*Aim of the task*: Quote every one of the entries below, line for line, with no changes.

[A data block]
:::::

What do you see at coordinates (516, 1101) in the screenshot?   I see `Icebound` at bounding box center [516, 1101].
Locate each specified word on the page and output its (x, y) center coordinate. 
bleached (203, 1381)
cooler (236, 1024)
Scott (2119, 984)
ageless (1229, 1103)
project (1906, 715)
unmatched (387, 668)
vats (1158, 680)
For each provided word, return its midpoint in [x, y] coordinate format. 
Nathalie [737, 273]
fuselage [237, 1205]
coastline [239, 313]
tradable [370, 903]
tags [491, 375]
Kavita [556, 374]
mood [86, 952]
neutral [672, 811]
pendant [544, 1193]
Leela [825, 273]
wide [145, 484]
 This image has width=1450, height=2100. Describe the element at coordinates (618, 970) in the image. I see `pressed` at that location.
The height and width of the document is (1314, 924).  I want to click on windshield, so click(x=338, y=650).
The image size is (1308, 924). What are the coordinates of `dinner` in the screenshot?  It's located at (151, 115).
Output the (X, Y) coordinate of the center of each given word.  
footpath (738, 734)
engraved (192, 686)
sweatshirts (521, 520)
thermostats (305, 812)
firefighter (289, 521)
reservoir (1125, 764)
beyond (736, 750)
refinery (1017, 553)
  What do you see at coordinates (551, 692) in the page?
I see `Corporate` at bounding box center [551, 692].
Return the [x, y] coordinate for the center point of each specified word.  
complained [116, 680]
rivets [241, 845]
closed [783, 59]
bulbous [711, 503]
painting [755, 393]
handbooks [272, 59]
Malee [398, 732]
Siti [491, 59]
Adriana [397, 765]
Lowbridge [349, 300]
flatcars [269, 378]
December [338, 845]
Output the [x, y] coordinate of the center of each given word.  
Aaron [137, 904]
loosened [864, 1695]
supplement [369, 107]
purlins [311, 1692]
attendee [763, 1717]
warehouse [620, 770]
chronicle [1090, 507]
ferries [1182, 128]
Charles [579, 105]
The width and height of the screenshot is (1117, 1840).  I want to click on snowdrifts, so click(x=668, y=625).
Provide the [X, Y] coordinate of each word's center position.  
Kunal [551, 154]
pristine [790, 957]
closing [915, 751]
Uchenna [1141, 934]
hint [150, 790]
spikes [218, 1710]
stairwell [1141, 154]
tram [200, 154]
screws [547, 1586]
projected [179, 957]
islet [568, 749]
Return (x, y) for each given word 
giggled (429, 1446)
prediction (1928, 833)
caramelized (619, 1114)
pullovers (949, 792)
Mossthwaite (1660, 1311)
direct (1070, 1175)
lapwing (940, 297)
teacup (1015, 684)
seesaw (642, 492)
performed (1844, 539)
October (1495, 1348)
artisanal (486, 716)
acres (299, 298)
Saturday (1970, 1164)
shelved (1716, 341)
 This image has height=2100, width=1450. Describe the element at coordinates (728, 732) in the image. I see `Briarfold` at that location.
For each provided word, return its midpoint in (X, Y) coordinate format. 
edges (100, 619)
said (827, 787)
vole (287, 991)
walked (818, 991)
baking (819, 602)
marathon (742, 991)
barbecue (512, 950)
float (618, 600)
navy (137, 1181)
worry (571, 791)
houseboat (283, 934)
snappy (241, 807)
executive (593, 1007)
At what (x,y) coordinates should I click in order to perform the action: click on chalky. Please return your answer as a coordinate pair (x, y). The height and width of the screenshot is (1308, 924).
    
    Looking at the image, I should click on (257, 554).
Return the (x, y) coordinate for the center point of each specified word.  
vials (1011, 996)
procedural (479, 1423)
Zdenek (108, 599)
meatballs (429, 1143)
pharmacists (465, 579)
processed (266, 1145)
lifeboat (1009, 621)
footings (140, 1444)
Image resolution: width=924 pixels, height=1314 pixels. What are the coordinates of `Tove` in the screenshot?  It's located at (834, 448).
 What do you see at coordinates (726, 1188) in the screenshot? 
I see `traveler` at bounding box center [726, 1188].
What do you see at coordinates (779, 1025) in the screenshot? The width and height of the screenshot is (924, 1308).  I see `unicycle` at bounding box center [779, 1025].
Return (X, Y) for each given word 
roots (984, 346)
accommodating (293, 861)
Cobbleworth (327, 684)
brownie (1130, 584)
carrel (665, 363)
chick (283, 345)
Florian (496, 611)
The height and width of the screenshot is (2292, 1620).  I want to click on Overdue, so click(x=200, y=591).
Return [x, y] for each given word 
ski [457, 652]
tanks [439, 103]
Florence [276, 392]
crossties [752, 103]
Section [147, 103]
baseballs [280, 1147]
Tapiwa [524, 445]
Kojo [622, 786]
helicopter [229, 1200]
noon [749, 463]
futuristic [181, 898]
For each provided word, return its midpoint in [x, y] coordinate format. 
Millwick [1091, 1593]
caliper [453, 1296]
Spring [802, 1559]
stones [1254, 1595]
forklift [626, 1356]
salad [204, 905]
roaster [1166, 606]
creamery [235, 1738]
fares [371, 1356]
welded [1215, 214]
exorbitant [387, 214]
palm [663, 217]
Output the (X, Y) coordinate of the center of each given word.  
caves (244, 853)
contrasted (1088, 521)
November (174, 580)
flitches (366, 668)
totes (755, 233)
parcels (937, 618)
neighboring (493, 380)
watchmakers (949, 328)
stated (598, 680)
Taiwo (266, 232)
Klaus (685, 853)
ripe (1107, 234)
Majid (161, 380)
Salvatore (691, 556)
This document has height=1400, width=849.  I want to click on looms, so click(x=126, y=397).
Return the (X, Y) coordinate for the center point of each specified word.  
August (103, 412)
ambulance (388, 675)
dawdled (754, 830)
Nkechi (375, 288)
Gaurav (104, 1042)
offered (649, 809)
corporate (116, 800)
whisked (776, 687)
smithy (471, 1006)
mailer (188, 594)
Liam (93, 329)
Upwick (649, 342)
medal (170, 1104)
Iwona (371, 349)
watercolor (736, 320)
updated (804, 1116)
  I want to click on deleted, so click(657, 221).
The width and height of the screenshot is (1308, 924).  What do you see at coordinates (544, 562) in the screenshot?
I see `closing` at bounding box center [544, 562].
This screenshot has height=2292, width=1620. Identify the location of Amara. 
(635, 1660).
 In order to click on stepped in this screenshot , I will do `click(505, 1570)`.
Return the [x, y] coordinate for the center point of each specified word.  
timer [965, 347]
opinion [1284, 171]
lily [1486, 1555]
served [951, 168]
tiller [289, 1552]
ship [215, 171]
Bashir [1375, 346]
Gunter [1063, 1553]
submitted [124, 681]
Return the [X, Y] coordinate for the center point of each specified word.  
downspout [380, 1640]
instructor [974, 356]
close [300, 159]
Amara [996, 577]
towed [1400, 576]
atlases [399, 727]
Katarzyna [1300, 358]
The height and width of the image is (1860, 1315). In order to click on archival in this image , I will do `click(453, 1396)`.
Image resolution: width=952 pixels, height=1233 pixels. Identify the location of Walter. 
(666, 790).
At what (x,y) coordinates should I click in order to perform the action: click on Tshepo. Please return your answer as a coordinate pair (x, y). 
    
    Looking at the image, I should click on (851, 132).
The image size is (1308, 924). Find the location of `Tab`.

:::::

*Correct result*:
What do you see at coordinates (516, 1101) in the screenshot?   I see `Icebound` at bounding box center [516, 1101].
Locate each specified word on the page and output its (x, y) center coordinate. 
bleached (203, 1381)
cooler (236, 1024)
Scott (2119, 984)
ageless (1229, 1103)
project (1906, 715)
unmatched (387, 668)
vats (1158, 680)
For each provided word, return its midpoint in [x, y] coordinate format. 
Nathalie [737, 273]
fuselage [237, 1205]
coastline [239, 313]
tradable [370, 903]
tags [491, 375]
Kavita [556, 374]
mood [86, 952]
neutral [672, 811]
pendant [544, 1193]
Leela [825, 273]
wide [145, 484]
 This image has width=1450, height=2100. Describe the element at coordinates (618, 970) in the image. I see `pressed` at that location.
The height and width of the document is (1314, 924).  I want to click on windshield, so click(x=338, y=650).
The image size is (1308, 924). What are the coordinates of `dinner` in the screenshot?  It's located at (151, 115).
Output the (X, Y) coordinate of the center of each given word.  
footpath (738, 734)
engraved (192, 686)
sweatshirts (521, 520)
thermostats (305, 812)
firefighter (289, 521)
reservoir (1125, 764)
beyond (736, 750)
refinery (1017, 553)
  What do you see at coordinates (551, 692) in the page?
I see `Corporate` at bounding box center [551, 692].
Return the [x, y] coordinate for the center point of each specified word.  
complained [116, 680]
rivets [241, 845]
closed [783, 59]
bulbous [711, 503]
painting [755, 393]
handbooks [272, 59]
Malee [398, 732]
Siti [491, 59]
Adriana [397, 765]
Lowbridge [349, 300]
flatcars [269, 378]
December [338, 845]
Output the [x, y] coordinate of the center of each given word.  
Aaron [137, 904]
loosened [864, 1695]
supplement [369, 107]
purlins [311, 1692]
attendee [763, 1717]
warehouse [620, 770]
chronicle [1090, 507]
ferries [1182, 128]
Charles [579, 105]
The width and height of the screenshot is (1117, 1840).  I want to click on snowdrifts, so click(x=668, y=625).
Provide the [X, Y] coordinate of each word's center position.  
Kunal [551, 154]
pristine [790, 957]
closing [915, 751]
Uchenna [1141, 934]
hint [150, 790]
spikes [218, 1710]
stairwell [1141, 154]
tram [200, 154]
screws [547, 1586]
projected [179, 957]
islet [568, 749]
Return (x, y) for each given word 
giggled (429, 1446)
prediction (1928, 833)
caramelized (619, 1114)
pullovers (949, 792)
Mossthwaite (1660, 1311)
direct (1070, 1175)
lapwing (940, 297)
teacup (1015, 684)
seesaw (642, 492)
performed (1844, 539)
October (1495, 1348)
artisanal (486, 716)
acres (299, 298)
Saturday (1970, 1164)
shelved (1716, 341)
 This image has height=2100, width=1450. Describe the element at coordinates (728, 732) in the image. I see `Briarfold` at that location.
For each provided word, return its midpoint in (X, Y) coordinate format. 
edges (100, 619)
said (827, 787)
vole (287, 991)
walked (818, 991)
baking (819, 602)
marathon (742, 991)
barbecue (512, 950)
float (618, 600)
navy (137, 1181)
worry (571, 791)
houseboat (283, 934)
snappy (241, 807)
executive (593, 1007)
At what (x,y) coordinates should I click in order to perform the action: click on chalky. Please return your answer as a coordinate pair (x, y). The height and width of the screenshot is (1308, 924).
    
    Looking at the image, I should click on (257, 554).
Return the (x, y) coordinate for the center point of each specified word.  
vials (1011, 996)
procedural (479, 1423)
Zdenek (108, 599)
meatballs (429, 1143)
pharmacists (465, 579)
processed (266, 1145)
lifeboat (1009, 621)
footings (140, 1444)
Image resolution: width=924 pixels, height=1314 pixels. What are the coordinates of `Tove` in the screenshot?  It's located at (834, 448).
 What do you see at coordinates (726, 1188) in the screenshot? 
I see `traveler` at bounding box center [726, 1188].
What do you see at coordinates (779, 1025) in the screenshot? The width and height of the screenshot is (924, 1308).  I see `unicycle` at bounding box center [779, 1025].
Return (X, Y) for each given word 
roots (984, 346)
accommodating (293, 861)
Cobbleworth (327, 684)
brownie (1130, 584)
carrel (665, 363)
chick (283, 345)
Florian (496, 611)
The height and width of the screenshot is (2292, 1620).  I want to click on Overdue, so click(x=200, y=591).
Return [x, y] for each given word 
ski [457, 652]
tanks [439, 103]
Florence [276, 392]
crossties [752, 103]
Section [147, 103]
baseballs [280, 1147]
Tapiwa [524, 445]
Kojo [622, 786]
helicopter [229, 1200]
noon [749, 463]
futuristic [181, 898]
For each provided word, return its midpoint in [x, y] coordinate format. 
Millwick [1091, 1593]
caliper [453, 1296]
Spring [802, 1559]
stones [1254, 1595]
forklift [626, 1356]
salad [204, 905]
roaster [1166, 606]
creamery [235, 1738]
fares [371, 1356]
welded [1215, 214]
exorbitant [387, 214]
palm [663, 217]
Output the (X, Y) coordinate of the center of each given word.  
caves (244, 853)
contrasted (1088, 521)
November (174, 580)
flitches (366, 668)
totes (755, 233)
parcels (937, 618)
neighboring (493, 380)
watchmakers (949, 328)
stated (598, 680)
Taiwo (266, 232)
Klaus (685, 853)
ripe (1107, 234)
Majid (161, 380)
Salvatore (691, 556)
This document has height=1400, width=849.  I want to click on looms, so click(x=126, y=397).
Return the (X, Y) coordinate for the center point of each specified word.  
August (103, 412)
ambulance (388, 675)
dawdled (754, 830)
Nkechi (375, 288)
Gaurav (104, 1042)
offered (649, 809)
corporate (116, 800)
whisked (776, 687)
smithy (471, 1006)
mailer (188, 594)
Liam (93, 329)
Upwick (649, 342)
medal (170, 1104)
Iwona (371, 349)
watercolor (736, 320)
updated (804, 1116)
  I want to click on deleted, so click(657, 221).
The width and height of the screenshot is (1308, 924).  What do you see at coordinates (544, 562) in the screenshot?
I see `closing` at bounding box center [544, 562].
This screenshot has height=2292, width=1620. Identify the location of Amara. 
(635, 1660).
 In order to click on stepped in this screenshot , I will do `click(505, 1570)`.
Return the [x, y] coordinate for the center point of each specified word.  
timer [965, 347]
opinion [1284, 171]
lily [1486, 1555]
served [951, 168]
tiller [289, 1552]
ship [215, 171]
Bashir [1375, 346]
Gunter [1063, 1553]
submitted [124, 681]
Return the [X, Y] coordinate for the center point of each specified word.  
downspout [380, 1640]
instructor [974, 356]
close [300, 159]
Amara [996, 577]
towed [1400, 576]
atlases [399, 727]
Katarzyna [1300, 358]
The height and width of the image is (1860, 1315). In order to click on archival in this image , I will do `click(453, 1396)`.
Image resolution: width=952 pixels, height=1233 pixels. Identify the location of Walter. 
(666, 790).
At what (x,y) coordinates should I click in order to perform the action: click on Tshepo. Please return your answer as a coordinate pair (x, y). 
    
    Looking at the image, I should click on (851, 132).
The image size is (1308, 924). Find the location of `Tab`.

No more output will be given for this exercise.